● TASK TO CARRY OUT: Only the text of the entries below should be returned, exactly as given, without pictures.

● Entries taken from a collection:
+-------+

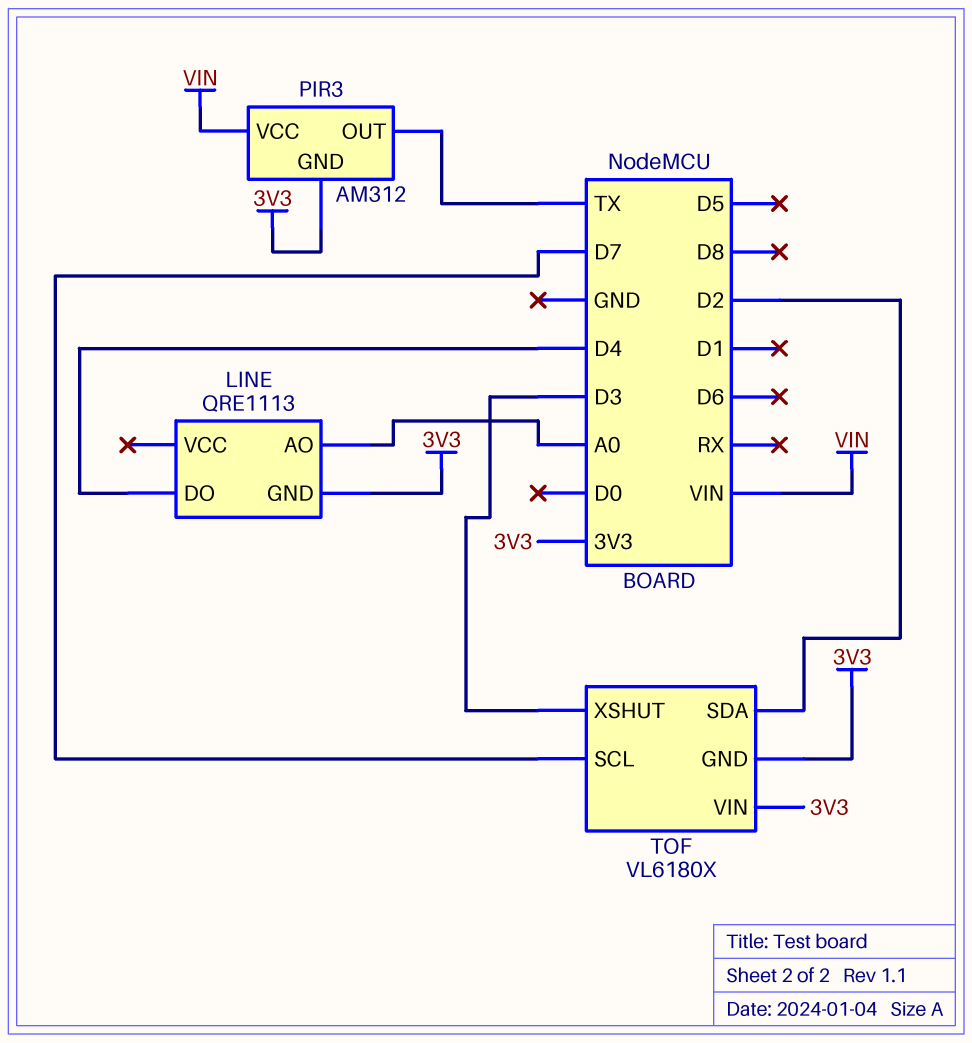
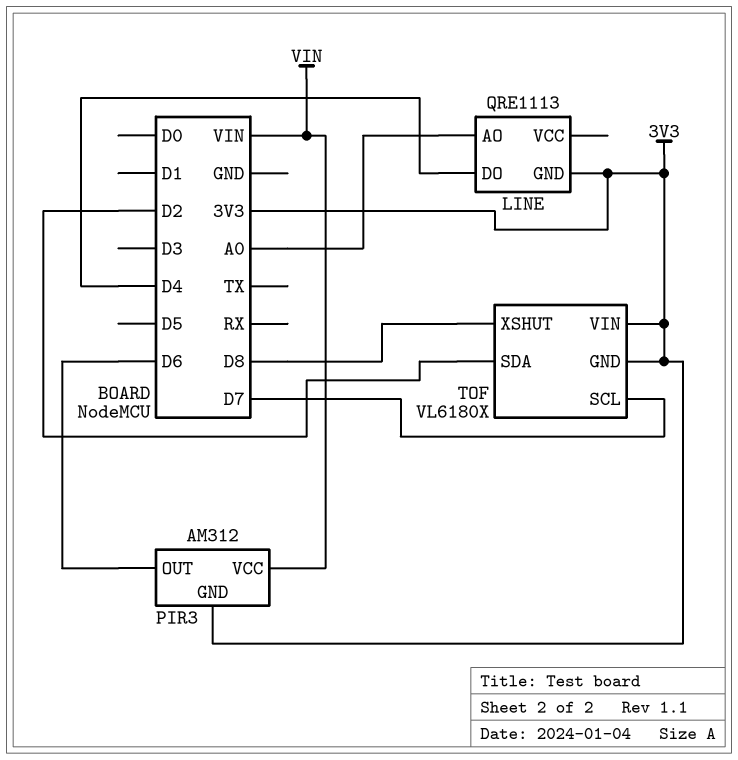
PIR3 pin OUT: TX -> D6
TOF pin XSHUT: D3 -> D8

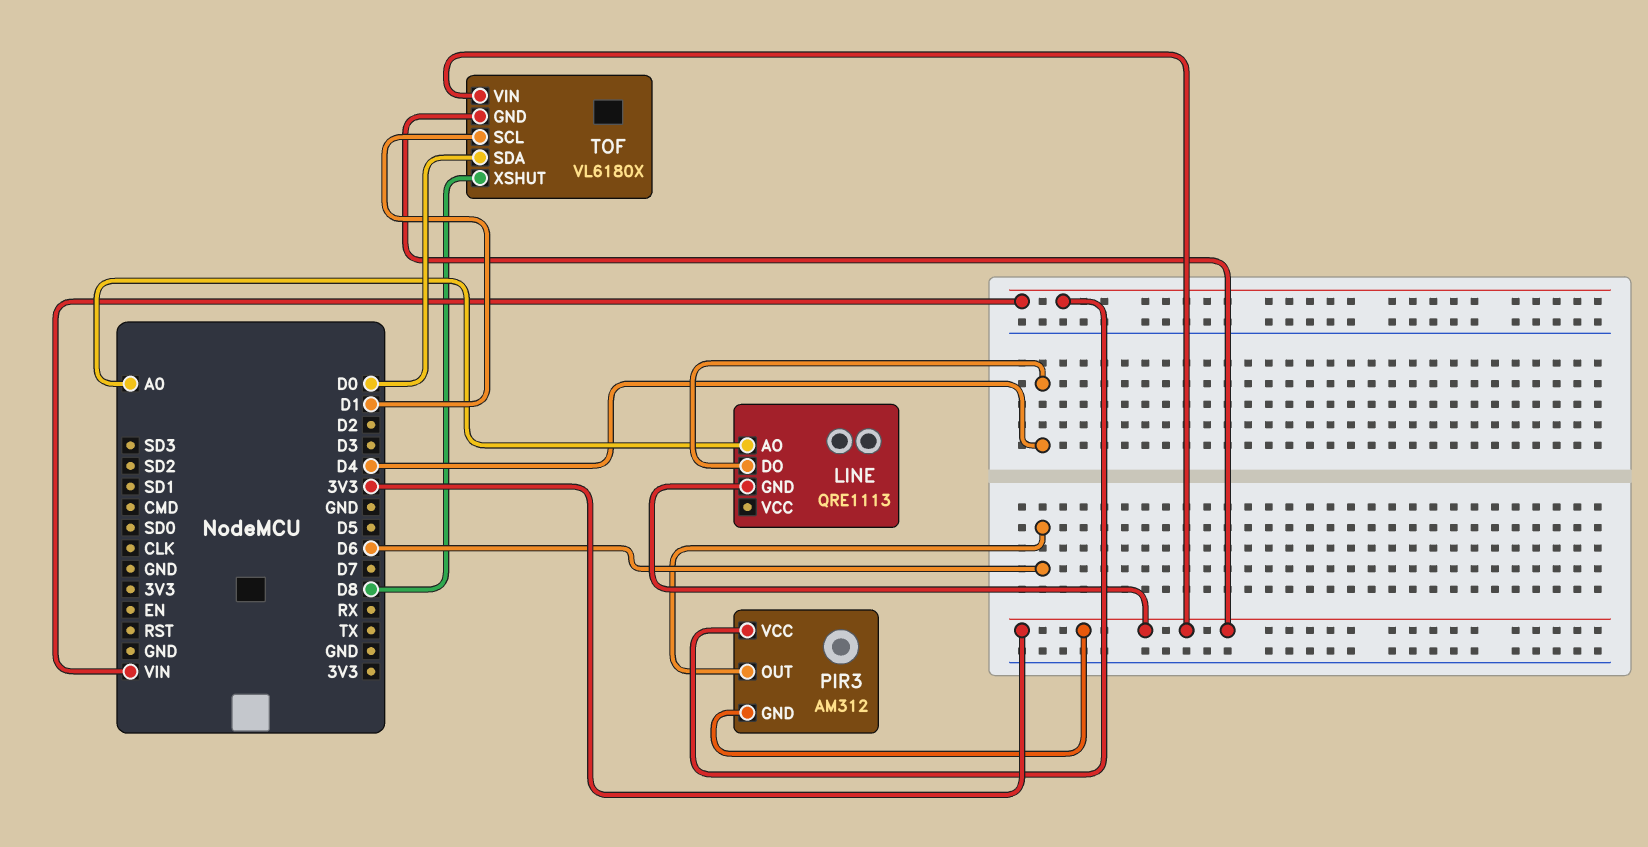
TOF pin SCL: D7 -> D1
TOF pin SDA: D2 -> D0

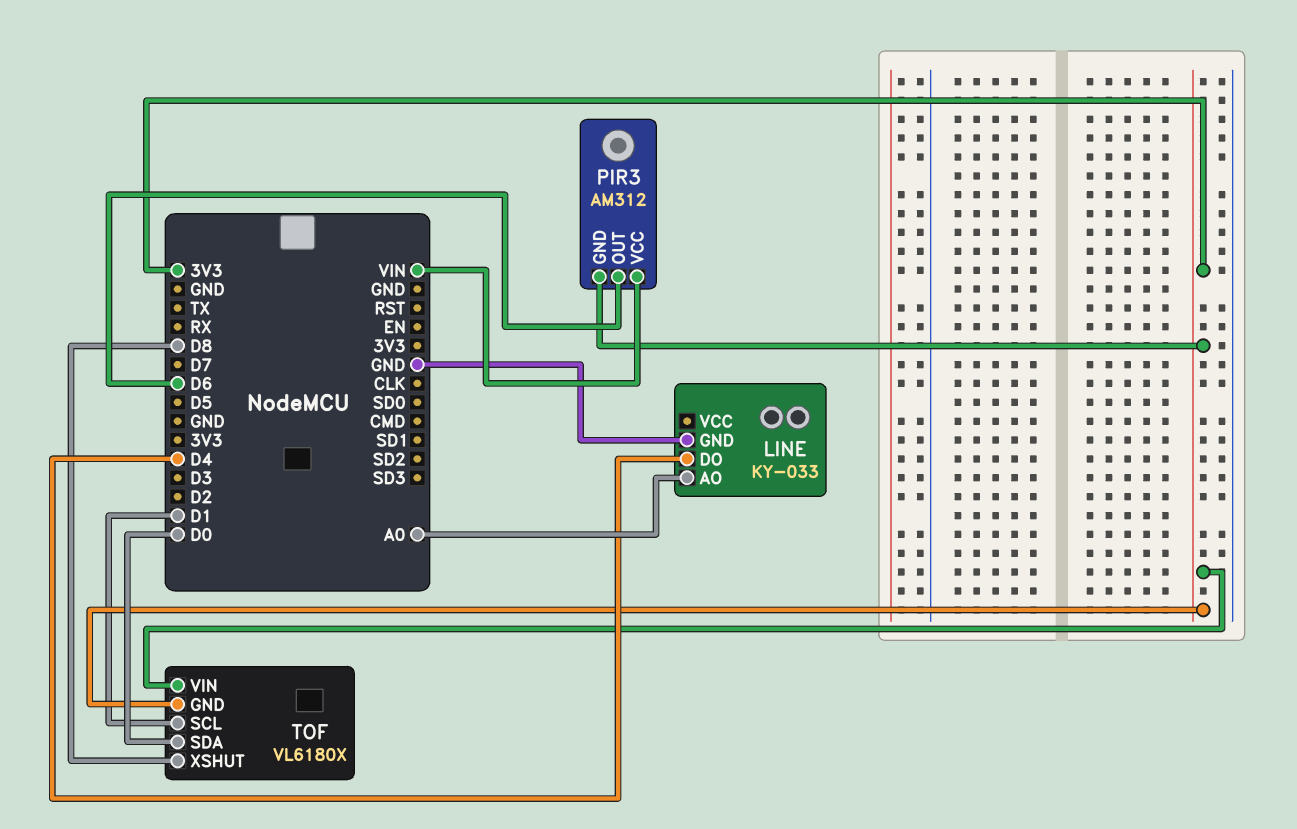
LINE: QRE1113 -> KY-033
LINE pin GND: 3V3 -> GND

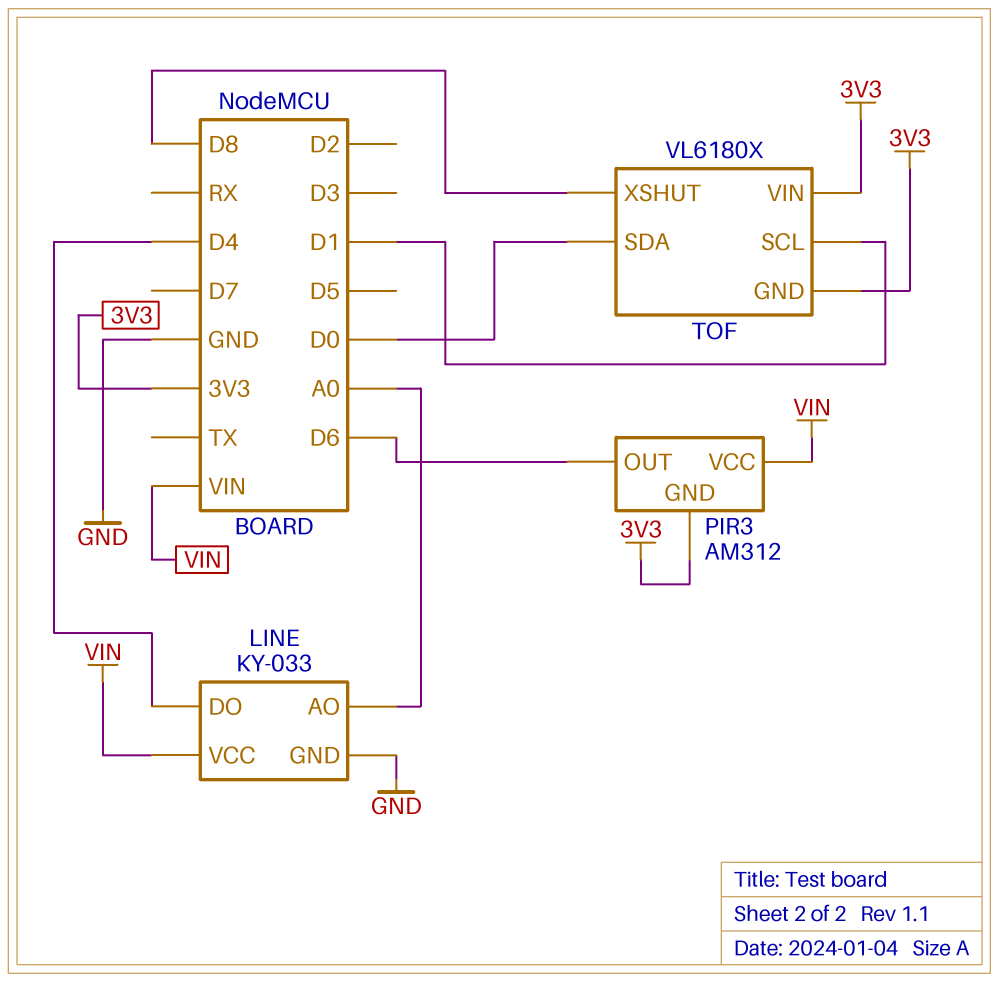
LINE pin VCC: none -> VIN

+-------+

● SOLUTION FOR THIS EXERCISE:
PIR3 pin OUT: TX -> D6
TOF pin XSHUT: D3 -> D8

TOF pin SCL: D7 -> D1
TOF pin SDA: D2 -> D0

LINE: QRE1113 -> KY-033
LINE pin GND: 3V3 -> GND

LINE pin VCC: none -> VIN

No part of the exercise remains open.